Input for this task —
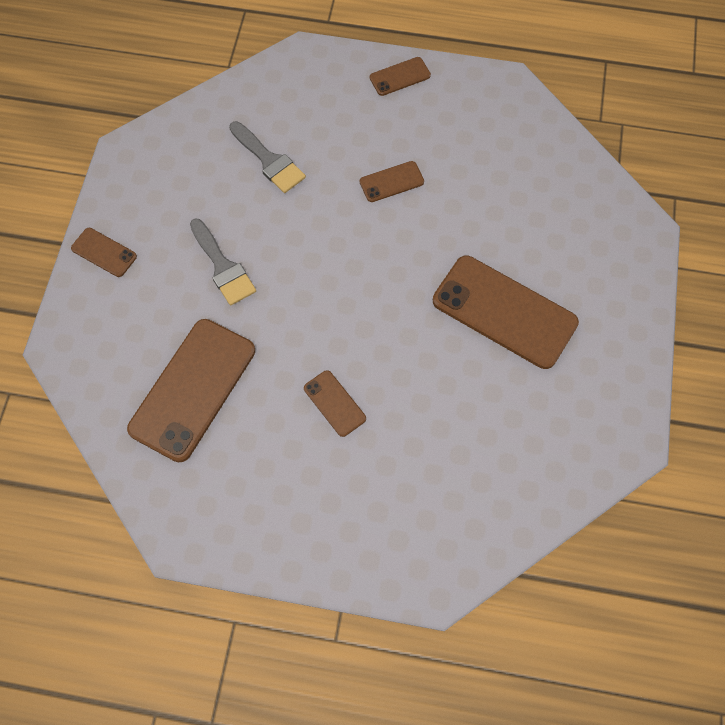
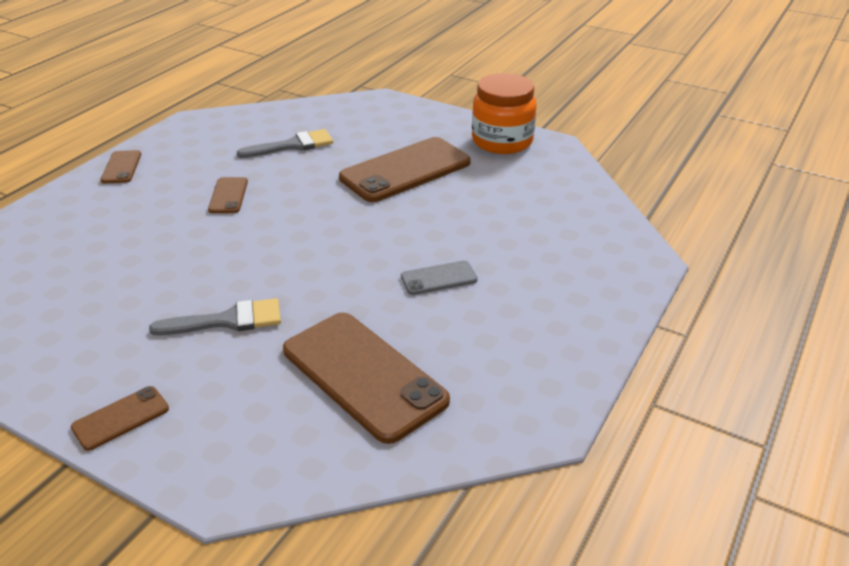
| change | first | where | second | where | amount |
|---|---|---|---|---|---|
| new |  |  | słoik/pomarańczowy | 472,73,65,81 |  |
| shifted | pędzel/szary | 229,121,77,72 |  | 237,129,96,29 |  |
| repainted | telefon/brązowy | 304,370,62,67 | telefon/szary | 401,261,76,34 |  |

Exercise aim —
The lines holding the word "szary" are the answer. Find them in the entries and copy them.

Reply to the exercise —
| shifted | pędzel/szary | 229,121,77,72 |  | 237,129,96,29 |  |
| repainted | telefon/brązowy | 304,370,62,67 | telefon/szary | 401,261,76,34 |  |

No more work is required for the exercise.